TASK PROMPT
An exact copy of all the data is needed, with every picture left out.

Scene difference descriptions
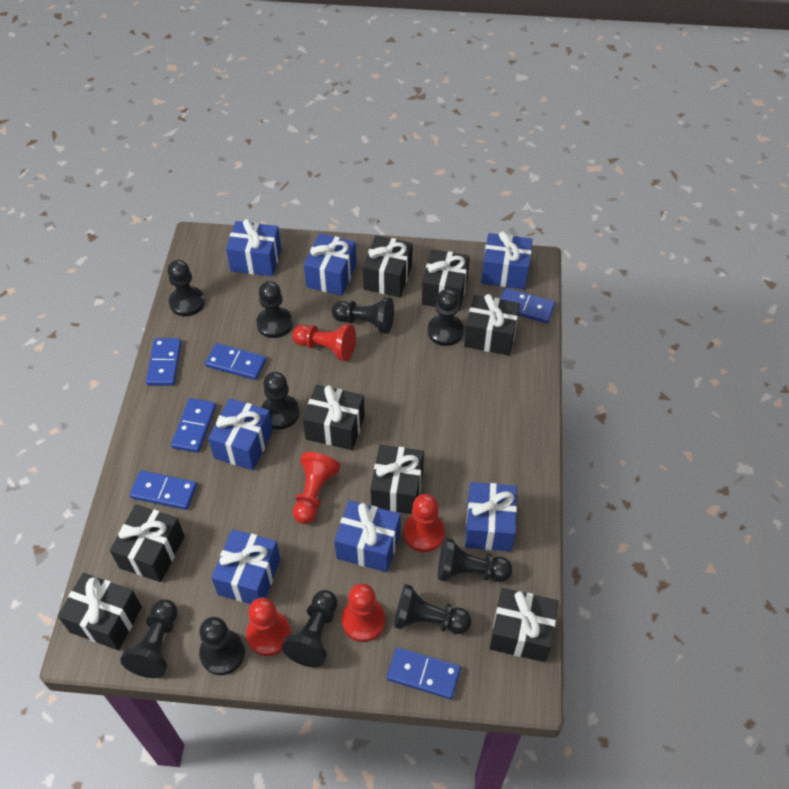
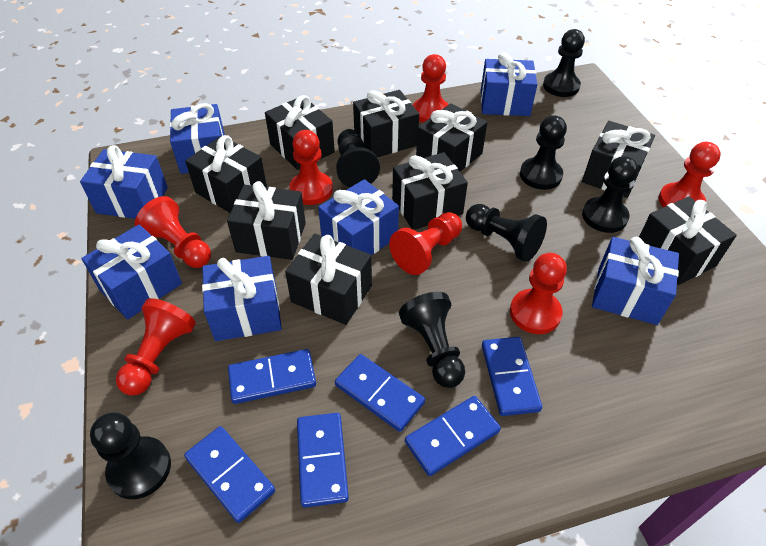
black gift: 8 -> 9
black pawn: 10 -> 7
red pawn: 5 -> 7

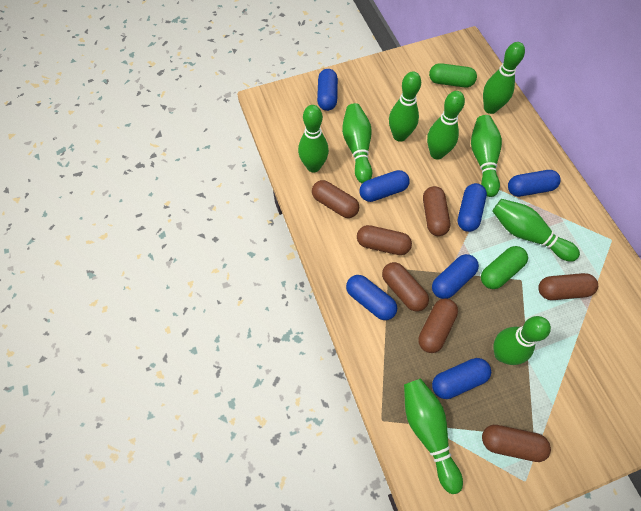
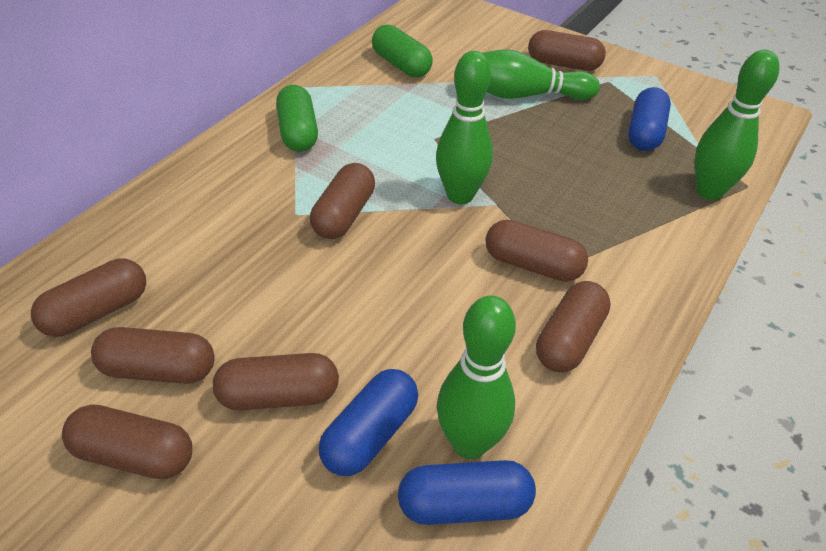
blue capsule: 7 -> 3
brown capsule: 7 -> 8
green bowling pin: 9 -> 4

RESPONSE
black gift: 8 -> 9
black pawn: 10 -> 7
red pawn: 5 -> 7

blue capsule: 7 -> 3
brown capsule: 7 -> 8
green bowling pin: 9 -> 4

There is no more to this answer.